## Data to process
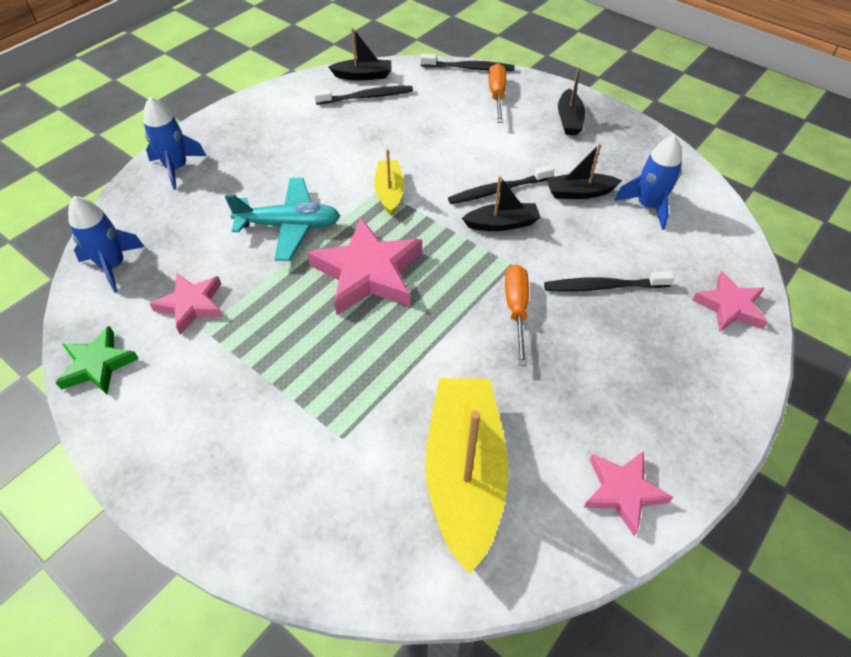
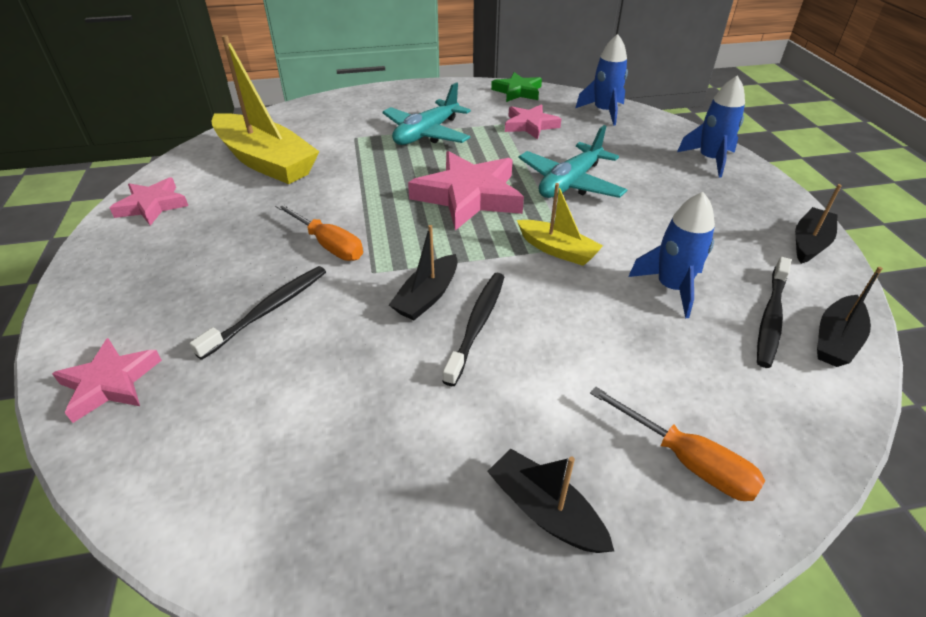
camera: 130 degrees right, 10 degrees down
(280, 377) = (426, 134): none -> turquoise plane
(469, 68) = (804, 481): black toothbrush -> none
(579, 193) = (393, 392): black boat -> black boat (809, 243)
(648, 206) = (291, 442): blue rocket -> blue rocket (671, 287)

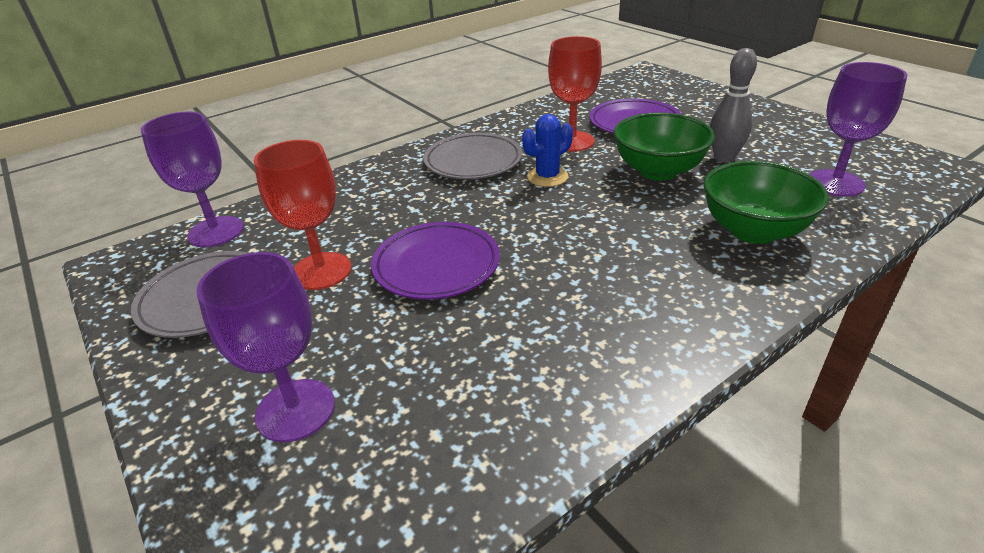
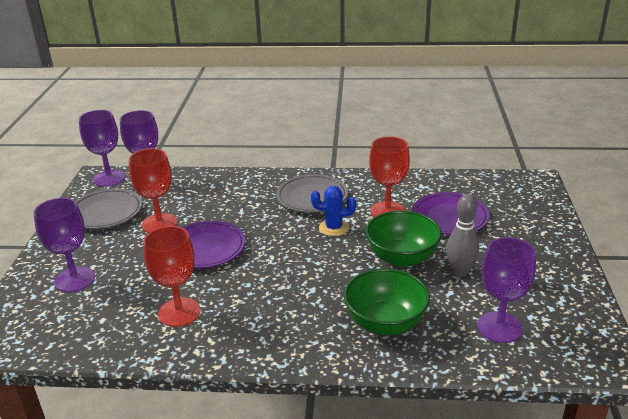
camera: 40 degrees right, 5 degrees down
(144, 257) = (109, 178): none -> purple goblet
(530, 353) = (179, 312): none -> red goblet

## Instructions for the task
State the number of lines in the data above that include the word "none", leaving out any other words.

## Written reply
4